§ WORK INSTRUCTION: Leave the pictures out and give every entry again exactly.

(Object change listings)
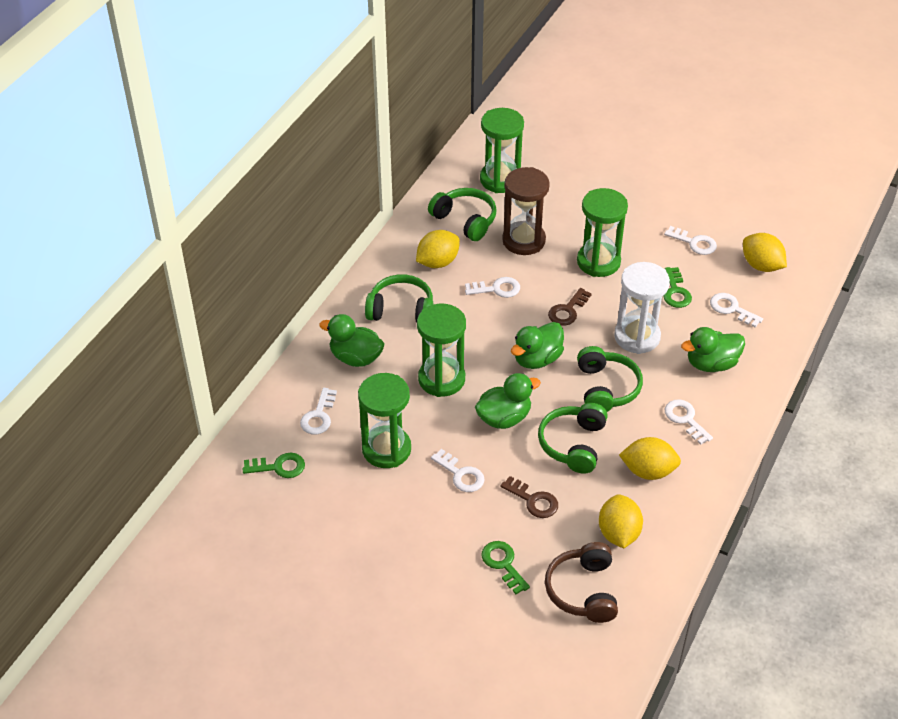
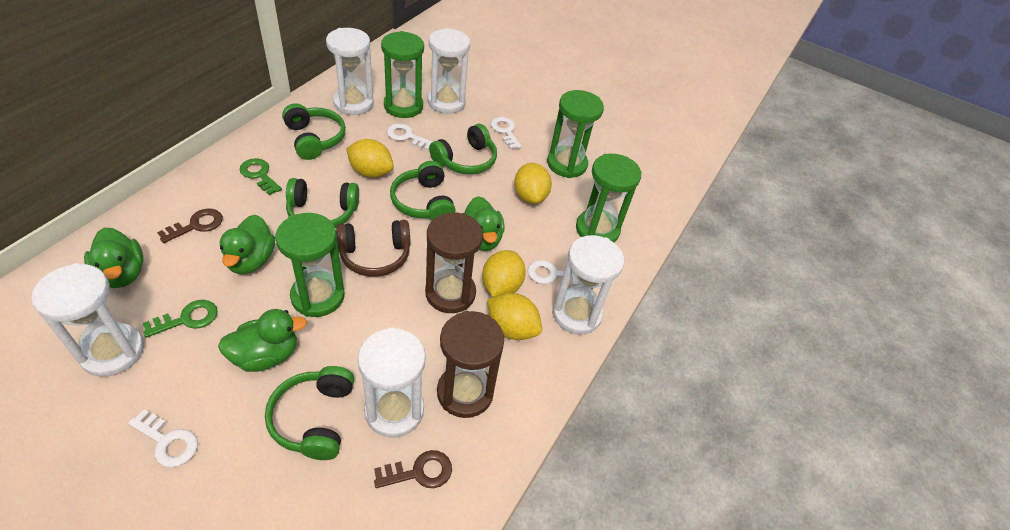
brown hourglass: 1 -> 2
green headphones: 4 -> 5
green key: 3 -> 2
white hourglass: 1 -> 5
white key: 6 -> 4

§ ANSWER BOX:
brown hourglass: 1 -> 2
green headphones: 4 -> 5
green key: 3 -> 2
white hourglass: 1 -> 5
white key: 6 -> 4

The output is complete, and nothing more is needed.